## PROBLEM TO WORK ON
Give back the full listing verbatim, apart from its images.

## INFORMATION PROVIDED

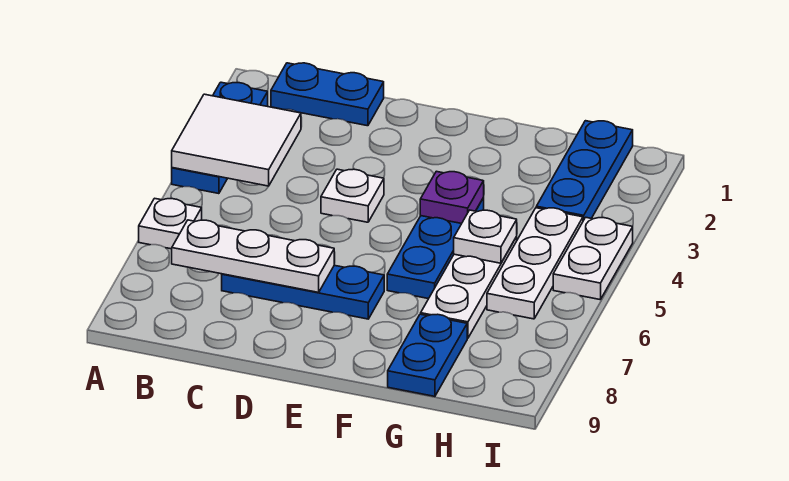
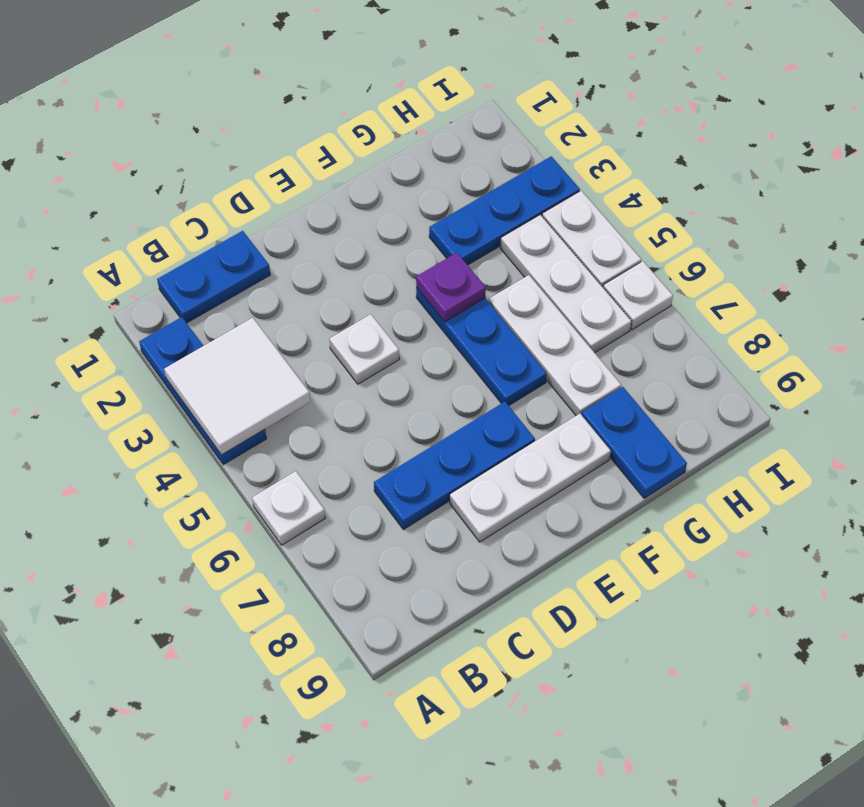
white plate B7:D7 level 2 -> white plate D8:F8 level 1
white plate G5 level 2 -> white plate I6 level 1
blue plate H1:H3 level 1 -> blue plate G3:I3 level 1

## EXERCISE RESULT
white plate B7:D7 level 2 -> white plate D8:F8 level 1
white plate G5 level 2 -> white plate I6 level 1
blue plate H1:H3 level 1 -> blue plate G3:I3 level 1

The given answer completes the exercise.